## Extracted data
↓
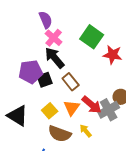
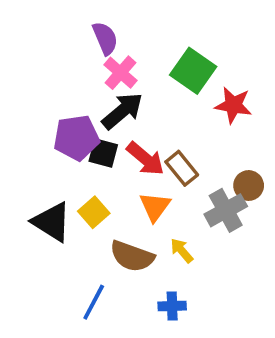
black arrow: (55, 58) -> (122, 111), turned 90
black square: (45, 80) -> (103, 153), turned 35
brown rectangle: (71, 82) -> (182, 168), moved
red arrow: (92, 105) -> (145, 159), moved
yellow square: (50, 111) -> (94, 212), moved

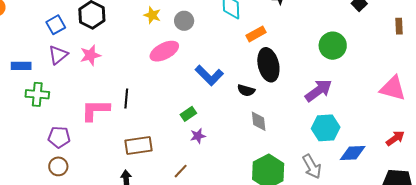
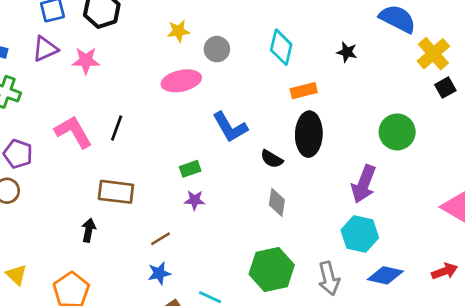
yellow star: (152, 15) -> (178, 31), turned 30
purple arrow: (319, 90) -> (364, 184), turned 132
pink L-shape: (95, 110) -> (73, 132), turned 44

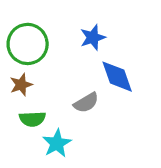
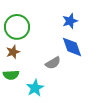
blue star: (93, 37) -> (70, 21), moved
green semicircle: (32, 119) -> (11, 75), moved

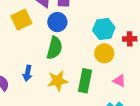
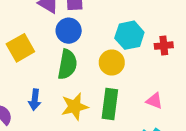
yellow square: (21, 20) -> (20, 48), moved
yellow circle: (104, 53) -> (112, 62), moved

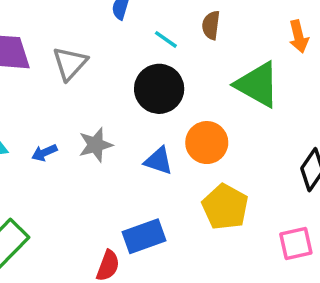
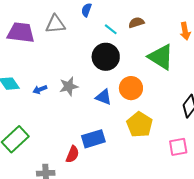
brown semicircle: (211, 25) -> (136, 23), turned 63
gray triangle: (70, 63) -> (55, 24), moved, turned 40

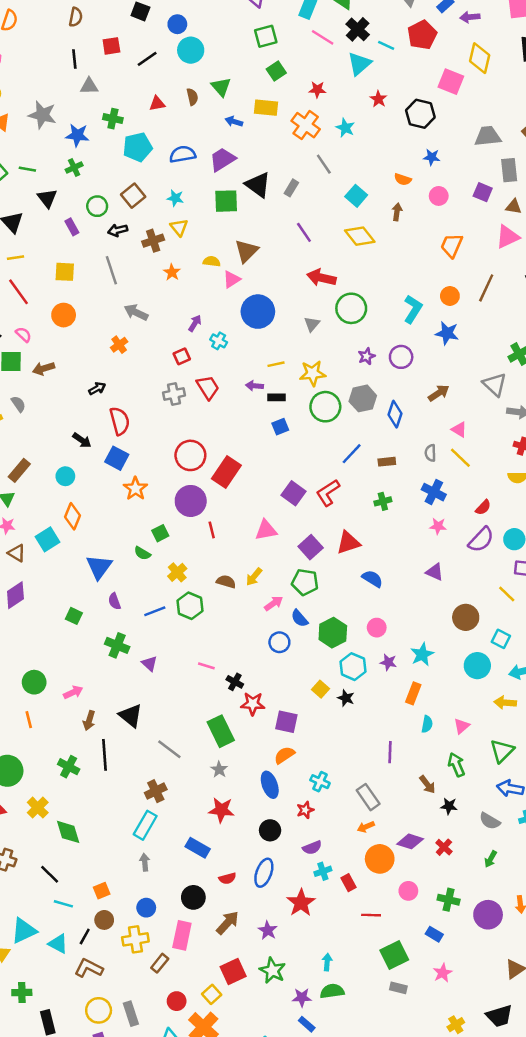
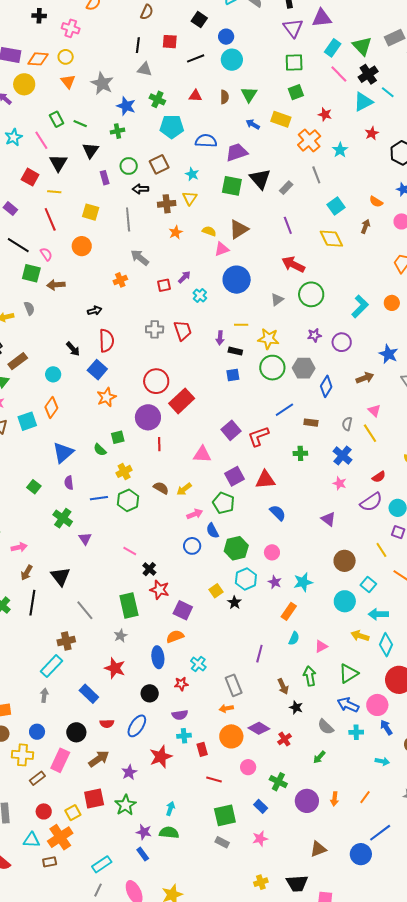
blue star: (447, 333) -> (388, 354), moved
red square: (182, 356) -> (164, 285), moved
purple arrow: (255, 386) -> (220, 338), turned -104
↑
↓
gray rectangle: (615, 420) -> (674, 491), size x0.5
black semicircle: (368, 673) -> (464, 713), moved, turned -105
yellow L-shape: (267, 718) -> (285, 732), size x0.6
↑
↓
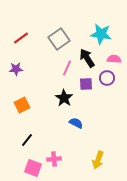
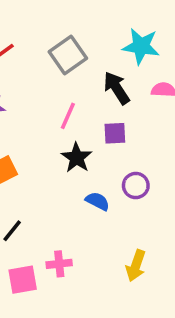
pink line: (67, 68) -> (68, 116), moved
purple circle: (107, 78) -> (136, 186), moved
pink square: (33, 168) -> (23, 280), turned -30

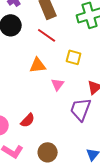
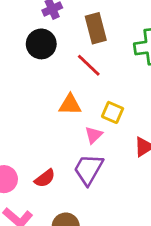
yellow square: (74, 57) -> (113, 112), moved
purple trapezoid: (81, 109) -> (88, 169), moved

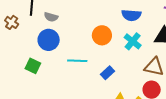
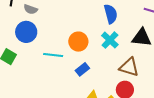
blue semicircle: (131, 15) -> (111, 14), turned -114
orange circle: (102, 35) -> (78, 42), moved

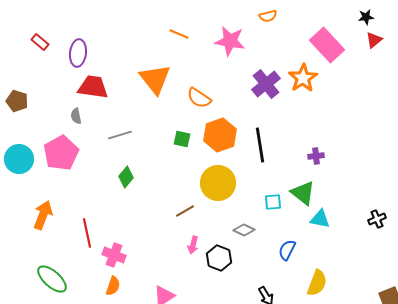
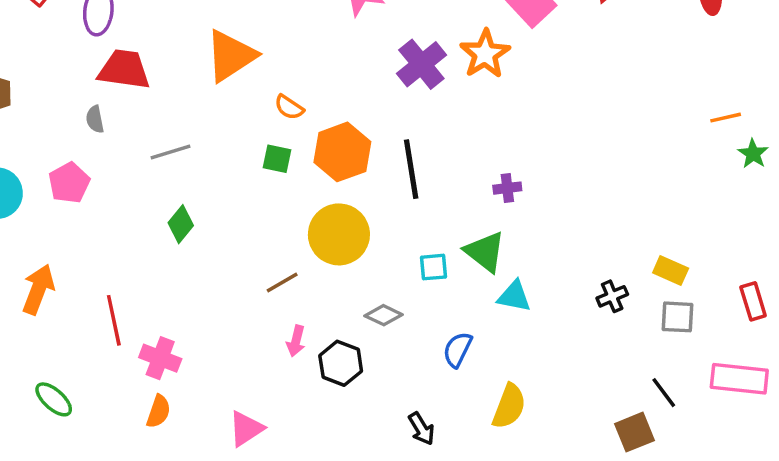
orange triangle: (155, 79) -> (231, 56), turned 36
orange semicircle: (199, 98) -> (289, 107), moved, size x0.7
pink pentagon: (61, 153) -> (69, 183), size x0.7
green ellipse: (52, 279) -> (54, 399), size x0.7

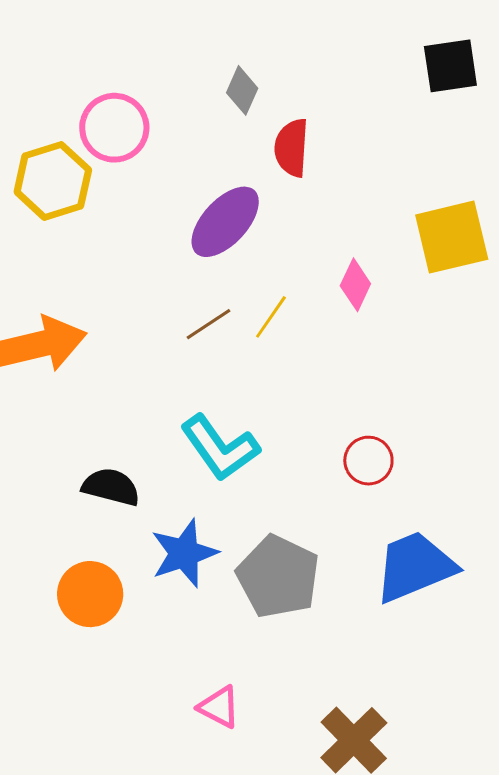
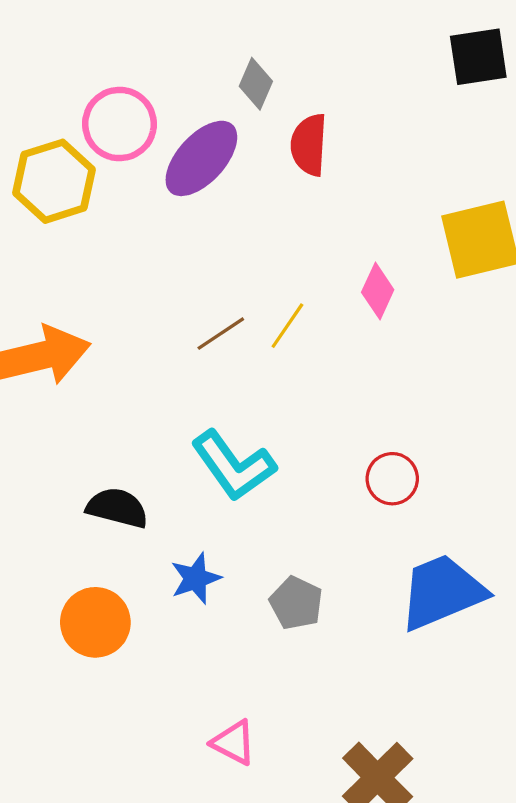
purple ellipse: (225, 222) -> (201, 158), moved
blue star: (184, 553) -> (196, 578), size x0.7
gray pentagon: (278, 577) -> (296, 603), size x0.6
↑
## What you will do
Above are the records; please give again, exactly and in full, only the lines that run from the line with "black arrow: (55, 58)" through the line with "purple arrow: (319, 90)", with no pictures.

## Exercise response
black arrow: (55, 58) -> (122, 111), turned 90
black square: (45, 80) -> (103, 153), turned 35
brown rectangle: (71, 82) -> (182, 168), moved
red arrow: (92, 105) -> (145, 159), moved
yellow square: (50, 111) -> (94, 212), moved

yellow star: (152, 15) -> (178, 31), turned 30
purple arrow: (319, 90) -> (364, 184), turned 132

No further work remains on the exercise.